_Try it_
Count every line of the material that holds the string "left". Respond with the total only.

_Exercise material_
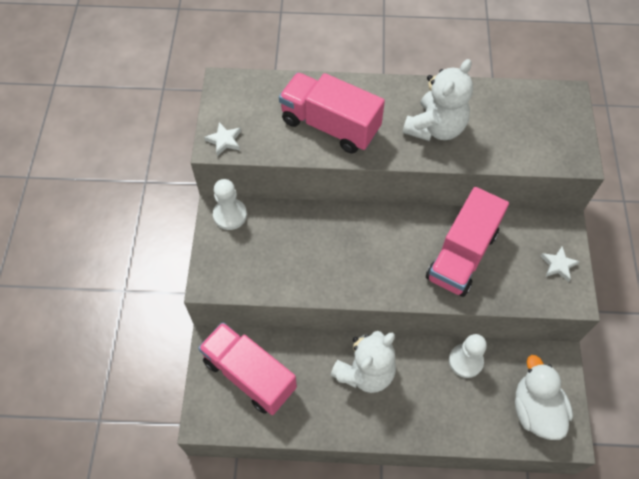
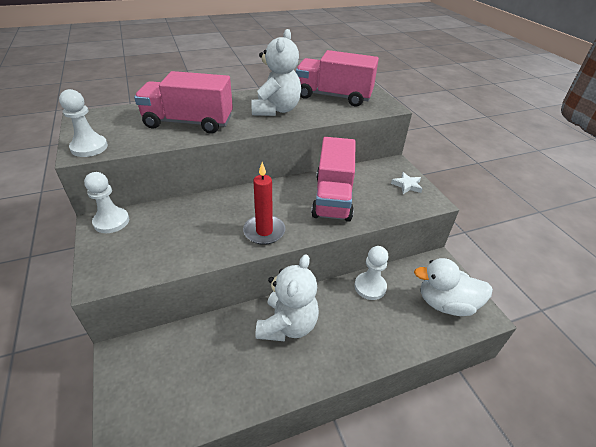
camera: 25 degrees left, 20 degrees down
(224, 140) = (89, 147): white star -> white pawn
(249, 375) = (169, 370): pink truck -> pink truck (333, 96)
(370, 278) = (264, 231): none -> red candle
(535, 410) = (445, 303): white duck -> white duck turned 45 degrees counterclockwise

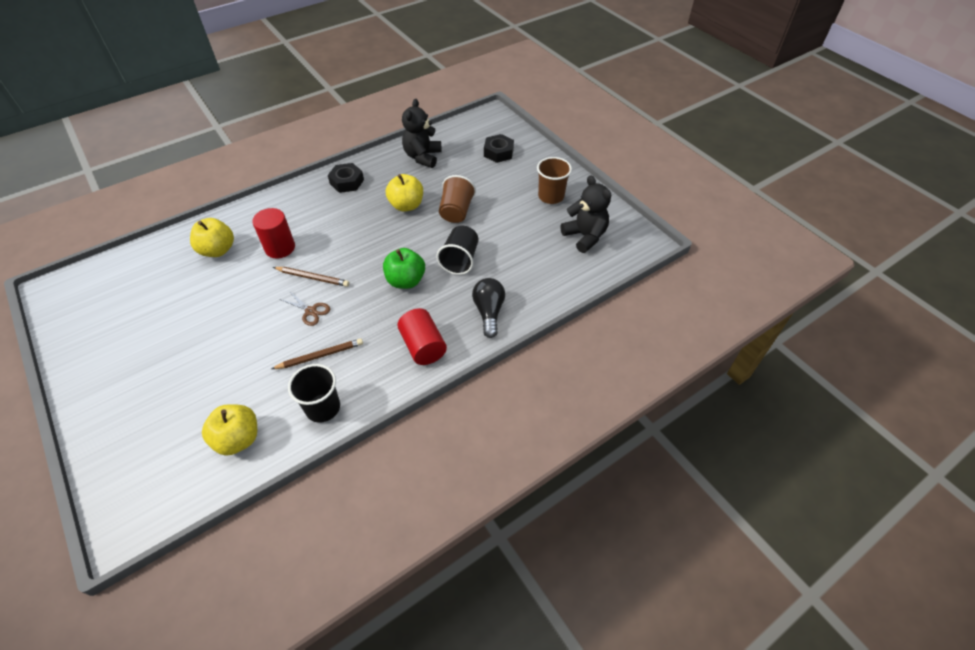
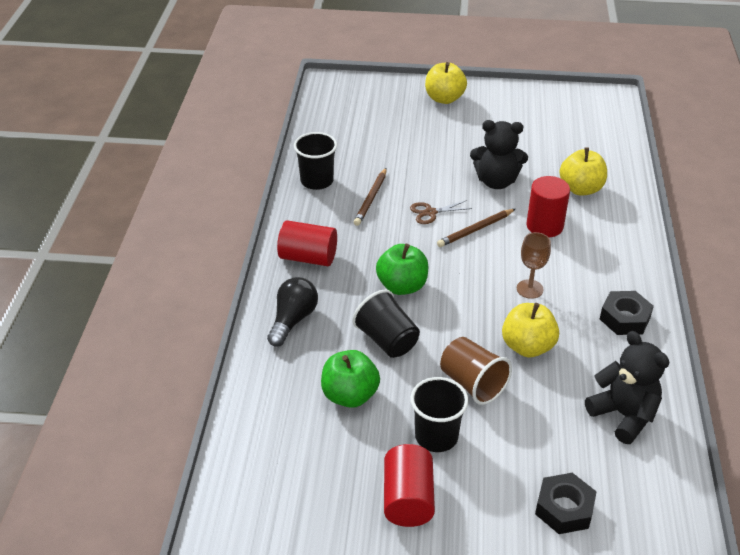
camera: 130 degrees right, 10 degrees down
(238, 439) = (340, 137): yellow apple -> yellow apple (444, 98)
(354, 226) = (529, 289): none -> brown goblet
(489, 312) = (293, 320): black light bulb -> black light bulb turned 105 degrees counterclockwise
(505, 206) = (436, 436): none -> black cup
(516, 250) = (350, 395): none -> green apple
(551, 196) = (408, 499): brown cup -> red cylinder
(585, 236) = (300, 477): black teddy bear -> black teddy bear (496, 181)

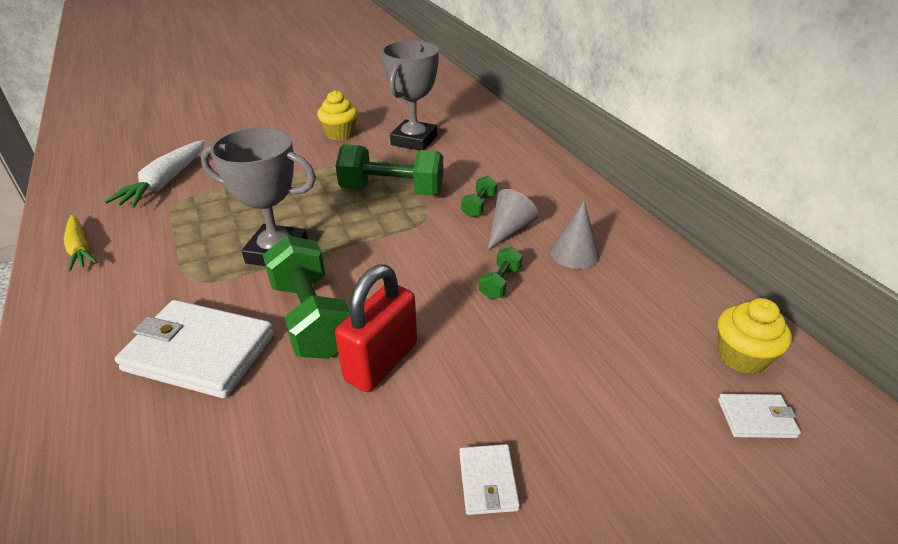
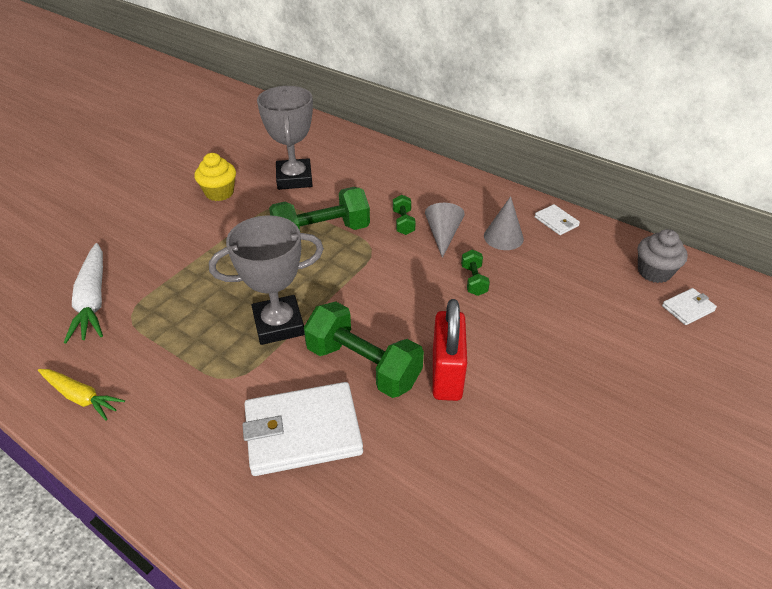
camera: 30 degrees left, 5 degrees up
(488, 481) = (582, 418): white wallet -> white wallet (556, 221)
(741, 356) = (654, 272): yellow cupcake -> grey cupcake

_Task response_
2